▸ **Exercise description**: Can you copy the rows below exactly, starting with the first one and going through the line that contains "coordinates (949, 1662)."?

[Records supplied start]

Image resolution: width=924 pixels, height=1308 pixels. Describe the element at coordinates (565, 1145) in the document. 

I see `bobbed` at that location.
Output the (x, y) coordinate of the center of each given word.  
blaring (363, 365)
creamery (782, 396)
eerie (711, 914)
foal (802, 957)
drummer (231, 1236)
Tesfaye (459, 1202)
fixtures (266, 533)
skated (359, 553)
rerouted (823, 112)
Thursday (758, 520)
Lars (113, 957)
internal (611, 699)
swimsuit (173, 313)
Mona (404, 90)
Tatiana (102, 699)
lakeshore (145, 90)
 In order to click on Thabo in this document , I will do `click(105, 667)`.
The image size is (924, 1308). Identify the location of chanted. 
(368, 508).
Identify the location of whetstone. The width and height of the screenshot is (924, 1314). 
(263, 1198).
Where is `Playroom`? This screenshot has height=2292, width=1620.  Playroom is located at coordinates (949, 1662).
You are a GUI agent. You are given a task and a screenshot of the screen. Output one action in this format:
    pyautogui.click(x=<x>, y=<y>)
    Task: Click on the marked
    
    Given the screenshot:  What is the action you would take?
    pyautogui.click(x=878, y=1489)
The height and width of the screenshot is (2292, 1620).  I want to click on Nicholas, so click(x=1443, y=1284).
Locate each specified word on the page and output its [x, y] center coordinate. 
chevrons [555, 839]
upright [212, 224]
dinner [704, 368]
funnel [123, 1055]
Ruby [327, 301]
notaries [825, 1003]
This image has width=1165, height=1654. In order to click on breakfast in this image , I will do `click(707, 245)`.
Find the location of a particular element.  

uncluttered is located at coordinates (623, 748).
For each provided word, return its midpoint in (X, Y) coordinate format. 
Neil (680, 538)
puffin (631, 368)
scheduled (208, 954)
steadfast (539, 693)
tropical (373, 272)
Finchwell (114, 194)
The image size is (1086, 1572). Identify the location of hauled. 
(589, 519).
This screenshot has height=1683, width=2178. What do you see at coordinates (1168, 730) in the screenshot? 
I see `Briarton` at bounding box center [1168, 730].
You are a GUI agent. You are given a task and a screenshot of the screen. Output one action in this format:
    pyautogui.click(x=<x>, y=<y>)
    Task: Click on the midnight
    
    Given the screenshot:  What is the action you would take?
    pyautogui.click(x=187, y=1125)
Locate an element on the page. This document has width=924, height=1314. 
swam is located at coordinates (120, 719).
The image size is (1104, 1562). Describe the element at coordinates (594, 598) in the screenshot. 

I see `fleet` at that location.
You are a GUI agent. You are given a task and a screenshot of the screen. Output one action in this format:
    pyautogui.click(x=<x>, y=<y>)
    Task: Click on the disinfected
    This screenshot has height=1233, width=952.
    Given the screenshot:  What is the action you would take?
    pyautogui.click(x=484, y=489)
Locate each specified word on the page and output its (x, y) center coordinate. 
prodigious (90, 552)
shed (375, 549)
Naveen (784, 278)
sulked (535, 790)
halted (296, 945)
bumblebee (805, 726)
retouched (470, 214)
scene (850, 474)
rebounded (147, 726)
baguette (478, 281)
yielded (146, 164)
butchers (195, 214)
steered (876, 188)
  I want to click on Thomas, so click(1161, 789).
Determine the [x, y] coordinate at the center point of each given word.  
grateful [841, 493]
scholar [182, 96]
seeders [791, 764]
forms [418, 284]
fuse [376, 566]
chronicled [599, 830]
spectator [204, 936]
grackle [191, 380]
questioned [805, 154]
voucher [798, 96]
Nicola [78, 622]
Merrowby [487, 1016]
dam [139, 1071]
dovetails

[Records supplied end]

▸ **Answer for this exercise**:
Image resolution: width=924 pixels, height=1308 pixels. Describe the element at coordinates (565, 1145) in the document. 

I see `bobbed` at that location.
Output the (x, y) coordinate of the center of each given word.  
blaring (363, 365)
creamery (782, 396)
eerie (711, 914)
foal (802, 957)
drummer (231, 1236)
Tesfaye (459, 1202)
fixtures (266, 533)
skated (359, 553)
rerouted (823, 112)
Thursday (758, 520)
Lars (113, 957)
internal (611, 699)
swimsuit (173, 313)
Mona (404, 90)
Tatiana (102, 699)
lakeshore (145, 90)
 In order to click on Thabo in this document , I will do `click(105, 667)`.
The image size is (924, 1308). Identify the location of chanted. 
(368, 508).
Identify the location of whetstone. The width and height of the screenshot is (924, 1314). 
(263, 1198).
Where is `Playroom`? This screenshot has height=2292, width=1620.  Playroom is located at coordinates (949, 1662).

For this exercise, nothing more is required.